The pictures stay out. Please retype every line below exactly.

#### Information provided ####

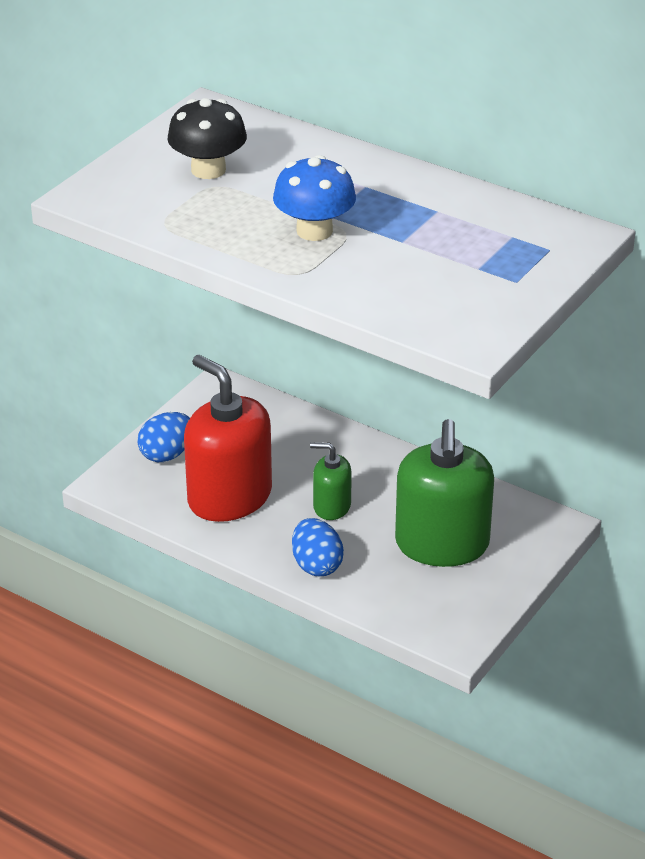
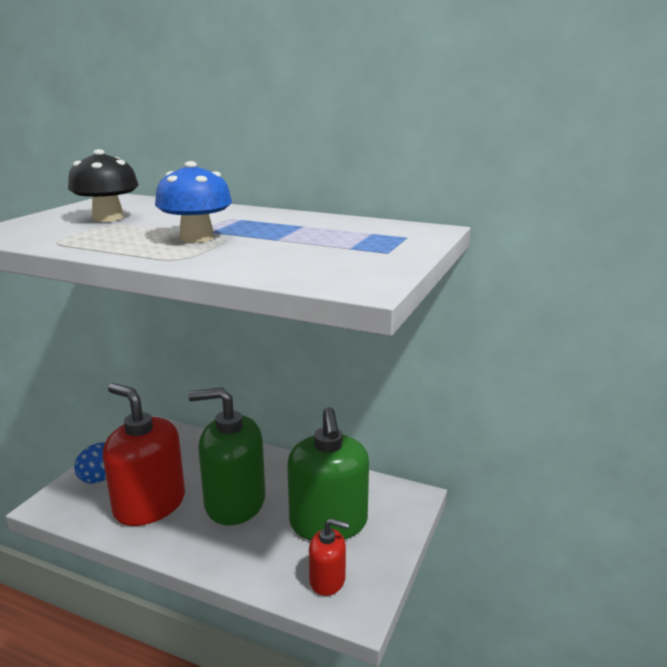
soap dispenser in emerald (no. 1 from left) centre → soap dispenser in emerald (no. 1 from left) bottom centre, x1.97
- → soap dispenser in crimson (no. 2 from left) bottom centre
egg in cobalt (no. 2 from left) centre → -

####

### Completed task
soap dispenser in emerald (no. 1 from left) centre → soap dispenser in emerald (no. 1 from left) bottom centre, x1.97
- → soap dispenser in crimson (no. 2 from left) bottom centre
egg in cobalt (no. 2 from left) centre → -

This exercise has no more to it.